### What needs to be done:
Every line in the entries that holds "shape" should be identified and copied.

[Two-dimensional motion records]
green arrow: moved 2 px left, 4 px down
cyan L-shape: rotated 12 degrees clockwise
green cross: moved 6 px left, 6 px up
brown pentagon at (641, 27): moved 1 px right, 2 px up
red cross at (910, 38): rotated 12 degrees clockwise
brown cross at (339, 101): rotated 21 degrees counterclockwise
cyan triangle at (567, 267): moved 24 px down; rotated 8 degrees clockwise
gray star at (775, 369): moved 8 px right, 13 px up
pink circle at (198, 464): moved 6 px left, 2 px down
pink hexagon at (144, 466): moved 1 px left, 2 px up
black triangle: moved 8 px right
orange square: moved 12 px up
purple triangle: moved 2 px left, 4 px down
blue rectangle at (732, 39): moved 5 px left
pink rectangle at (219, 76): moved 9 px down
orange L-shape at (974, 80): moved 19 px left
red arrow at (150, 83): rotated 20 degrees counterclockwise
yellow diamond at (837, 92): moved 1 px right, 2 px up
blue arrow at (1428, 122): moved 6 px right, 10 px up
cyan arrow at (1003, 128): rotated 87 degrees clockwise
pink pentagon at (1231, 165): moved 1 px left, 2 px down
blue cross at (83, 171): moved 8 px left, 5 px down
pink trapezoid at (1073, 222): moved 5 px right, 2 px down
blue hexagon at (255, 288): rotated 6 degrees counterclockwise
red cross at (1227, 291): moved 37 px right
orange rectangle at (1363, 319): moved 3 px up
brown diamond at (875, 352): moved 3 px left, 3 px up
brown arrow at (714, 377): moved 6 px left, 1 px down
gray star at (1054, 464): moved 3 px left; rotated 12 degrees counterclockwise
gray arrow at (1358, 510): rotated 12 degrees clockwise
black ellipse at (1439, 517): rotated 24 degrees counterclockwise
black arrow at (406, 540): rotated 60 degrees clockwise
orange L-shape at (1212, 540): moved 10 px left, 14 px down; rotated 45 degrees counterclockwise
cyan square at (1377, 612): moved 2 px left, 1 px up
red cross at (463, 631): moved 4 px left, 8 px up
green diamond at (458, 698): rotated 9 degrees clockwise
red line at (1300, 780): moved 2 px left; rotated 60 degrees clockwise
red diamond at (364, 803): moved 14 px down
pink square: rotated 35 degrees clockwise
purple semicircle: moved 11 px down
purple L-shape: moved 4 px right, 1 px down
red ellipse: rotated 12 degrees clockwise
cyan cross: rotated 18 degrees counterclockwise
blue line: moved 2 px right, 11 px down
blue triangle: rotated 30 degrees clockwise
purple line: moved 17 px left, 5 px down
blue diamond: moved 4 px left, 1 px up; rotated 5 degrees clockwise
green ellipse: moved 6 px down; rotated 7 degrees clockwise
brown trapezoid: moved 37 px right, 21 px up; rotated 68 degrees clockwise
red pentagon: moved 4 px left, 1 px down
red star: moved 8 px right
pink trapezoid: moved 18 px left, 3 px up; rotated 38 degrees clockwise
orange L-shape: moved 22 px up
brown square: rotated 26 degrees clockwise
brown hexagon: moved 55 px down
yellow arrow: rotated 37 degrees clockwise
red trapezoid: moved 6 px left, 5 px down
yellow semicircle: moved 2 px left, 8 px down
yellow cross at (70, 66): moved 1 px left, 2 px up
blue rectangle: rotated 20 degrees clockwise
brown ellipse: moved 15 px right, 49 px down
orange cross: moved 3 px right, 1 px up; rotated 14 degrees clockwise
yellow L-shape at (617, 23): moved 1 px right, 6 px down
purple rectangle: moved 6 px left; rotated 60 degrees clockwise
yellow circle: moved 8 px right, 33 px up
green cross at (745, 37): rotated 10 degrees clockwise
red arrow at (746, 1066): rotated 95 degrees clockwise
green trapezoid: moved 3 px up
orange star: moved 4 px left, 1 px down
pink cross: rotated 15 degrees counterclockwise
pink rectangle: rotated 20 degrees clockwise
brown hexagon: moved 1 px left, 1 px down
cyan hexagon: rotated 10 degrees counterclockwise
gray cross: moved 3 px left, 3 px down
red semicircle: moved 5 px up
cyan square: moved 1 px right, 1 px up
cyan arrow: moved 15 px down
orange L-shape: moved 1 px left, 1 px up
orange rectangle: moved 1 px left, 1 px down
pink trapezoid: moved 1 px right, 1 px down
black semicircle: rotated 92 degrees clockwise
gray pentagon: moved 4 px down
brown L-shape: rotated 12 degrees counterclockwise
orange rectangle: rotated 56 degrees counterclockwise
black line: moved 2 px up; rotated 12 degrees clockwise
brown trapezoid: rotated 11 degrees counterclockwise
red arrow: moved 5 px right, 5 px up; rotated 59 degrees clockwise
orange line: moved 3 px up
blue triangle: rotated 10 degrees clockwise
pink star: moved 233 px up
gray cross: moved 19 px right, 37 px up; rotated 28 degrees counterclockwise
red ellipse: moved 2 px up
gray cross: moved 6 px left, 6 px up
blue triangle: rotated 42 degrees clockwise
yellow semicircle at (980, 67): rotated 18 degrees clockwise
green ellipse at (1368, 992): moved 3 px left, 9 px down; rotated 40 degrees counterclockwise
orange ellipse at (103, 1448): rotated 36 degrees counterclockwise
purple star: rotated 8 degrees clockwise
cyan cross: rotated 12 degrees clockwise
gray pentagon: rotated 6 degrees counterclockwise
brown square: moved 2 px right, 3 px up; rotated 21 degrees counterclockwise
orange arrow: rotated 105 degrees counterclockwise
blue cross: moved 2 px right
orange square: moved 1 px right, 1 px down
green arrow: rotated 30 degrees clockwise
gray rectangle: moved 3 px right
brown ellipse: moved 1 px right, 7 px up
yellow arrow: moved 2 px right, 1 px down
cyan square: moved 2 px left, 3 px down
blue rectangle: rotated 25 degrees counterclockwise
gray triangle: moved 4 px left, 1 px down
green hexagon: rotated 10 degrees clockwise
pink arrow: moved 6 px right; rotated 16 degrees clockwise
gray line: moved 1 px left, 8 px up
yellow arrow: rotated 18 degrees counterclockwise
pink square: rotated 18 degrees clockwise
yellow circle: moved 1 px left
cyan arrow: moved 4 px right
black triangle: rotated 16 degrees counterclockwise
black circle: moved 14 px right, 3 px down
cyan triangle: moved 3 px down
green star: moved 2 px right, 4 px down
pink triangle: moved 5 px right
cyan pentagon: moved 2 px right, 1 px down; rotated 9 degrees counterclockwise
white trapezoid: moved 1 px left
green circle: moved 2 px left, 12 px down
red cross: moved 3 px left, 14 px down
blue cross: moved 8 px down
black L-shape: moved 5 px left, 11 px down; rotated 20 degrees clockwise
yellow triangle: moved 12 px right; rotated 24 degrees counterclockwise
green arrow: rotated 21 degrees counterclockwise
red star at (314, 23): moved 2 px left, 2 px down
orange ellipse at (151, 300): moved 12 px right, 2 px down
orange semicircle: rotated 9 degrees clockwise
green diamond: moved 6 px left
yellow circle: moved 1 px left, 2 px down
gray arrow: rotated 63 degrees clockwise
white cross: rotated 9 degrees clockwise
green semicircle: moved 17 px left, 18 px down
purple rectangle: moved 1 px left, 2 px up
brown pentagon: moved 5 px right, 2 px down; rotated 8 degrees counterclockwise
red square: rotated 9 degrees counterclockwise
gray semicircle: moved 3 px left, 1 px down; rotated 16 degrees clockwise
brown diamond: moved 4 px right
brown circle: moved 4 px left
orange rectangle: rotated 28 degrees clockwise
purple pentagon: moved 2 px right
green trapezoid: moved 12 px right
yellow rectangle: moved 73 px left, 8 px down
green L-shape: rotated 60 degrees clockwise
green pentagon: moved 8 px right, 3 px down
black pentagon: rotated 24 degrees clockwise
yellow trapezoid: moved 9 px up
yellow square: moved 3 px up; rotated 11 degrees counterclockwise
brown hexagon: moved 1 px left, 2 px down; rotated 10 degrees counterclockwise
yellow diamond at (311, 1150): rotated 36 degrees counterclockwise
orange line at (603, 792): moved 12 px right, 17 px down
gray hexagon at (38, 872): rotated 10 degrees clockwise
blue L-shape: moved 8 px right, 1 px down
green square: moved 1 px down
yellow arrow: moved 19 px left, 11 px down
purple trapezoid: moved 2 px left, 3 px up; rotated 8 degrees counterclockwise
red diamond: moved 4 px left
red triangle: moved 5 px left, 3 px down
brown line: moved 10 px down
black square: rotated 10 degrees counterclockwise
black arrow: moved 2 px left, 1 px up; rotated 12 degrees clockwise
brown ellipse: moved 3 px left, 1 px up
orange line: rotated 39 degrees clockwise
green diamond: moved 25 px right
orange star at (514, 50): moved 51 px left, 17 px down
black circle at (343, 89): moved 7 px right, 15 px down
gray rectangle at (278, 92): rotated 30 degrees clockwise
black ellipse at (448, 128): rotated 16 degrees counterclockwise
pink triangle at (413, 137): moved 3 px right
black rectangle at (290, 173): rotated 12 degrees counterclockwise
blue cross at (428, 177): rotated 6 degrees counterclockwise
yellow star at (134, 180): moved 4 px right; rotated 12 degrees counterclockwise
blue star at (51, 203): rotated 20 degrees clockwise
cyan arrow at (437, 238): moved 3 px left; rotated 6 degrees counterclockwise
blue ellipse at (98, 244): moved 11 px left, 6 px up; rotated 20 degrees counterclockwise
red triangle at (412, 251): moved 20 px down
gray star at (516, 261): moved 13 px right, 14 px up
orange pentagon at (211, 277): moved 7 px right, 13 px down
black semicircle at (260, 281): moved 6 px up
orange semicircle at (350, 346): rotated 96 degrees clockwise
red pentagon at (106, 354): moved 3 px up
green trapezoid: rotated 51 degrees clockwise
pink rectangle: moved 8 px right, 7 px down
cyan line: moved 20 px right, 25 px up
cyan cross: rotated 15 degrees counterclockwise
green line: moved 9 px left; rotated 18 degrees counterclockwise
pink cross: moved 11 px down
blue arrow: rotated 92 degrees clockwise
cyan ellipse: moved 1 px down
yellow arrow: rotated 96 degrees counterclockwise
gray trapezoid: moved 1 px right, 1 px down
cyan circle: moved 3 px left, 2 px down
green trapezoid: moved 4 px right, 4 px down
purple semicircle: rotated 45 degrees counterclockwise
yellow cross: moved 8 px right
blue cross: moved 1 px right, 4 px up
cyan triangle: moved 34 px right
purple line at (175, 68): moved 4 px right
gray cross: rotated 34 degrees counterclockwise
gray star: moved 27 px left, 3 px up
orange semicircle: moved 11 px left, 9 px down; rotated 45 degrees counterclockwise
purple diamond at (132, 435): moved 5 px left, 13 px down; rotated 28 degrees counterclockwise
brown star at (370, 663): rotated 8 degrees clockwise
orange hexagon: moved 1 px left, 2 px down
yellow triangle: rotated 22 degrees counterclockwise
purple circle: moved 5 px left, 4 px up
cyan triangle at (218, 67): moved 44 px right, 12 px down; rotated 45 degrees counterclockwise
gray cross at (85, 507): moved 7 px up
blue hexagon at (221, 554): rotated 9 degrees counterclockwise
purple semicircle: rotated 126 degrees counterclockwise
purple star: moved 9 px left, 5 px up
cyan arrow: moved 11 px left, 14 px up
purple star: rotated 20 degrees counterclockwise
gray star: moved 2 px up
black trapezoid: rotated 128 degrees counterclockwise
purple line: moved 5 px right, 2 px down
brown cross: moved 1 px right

### Written solution:
cyan L-shape: rotated 12 degrees clockwise
orange L-shape at (974, 80): moved 19 px left
orange L-shape at (1212, 540): moved 10 px left, 14 px down; rotated 45 degrees counterclockwise
purple L-shape: moved 4 px right, 1 px down
orange L-shape: moved 22 px up
yellow L-shape at (617, 23): moved 1 px right, 6 px down
orange L-shape: moved 1 px left, 1 px up
brown L-shape: rotated 12 degrees counterclockwise
black L-shape: moved 5 px left, 11 px down; rotated 20 degrees clockwise
green L-shape: rotated 60 degrees clockwise
blue L-shape: moved 8 px right, 1 px down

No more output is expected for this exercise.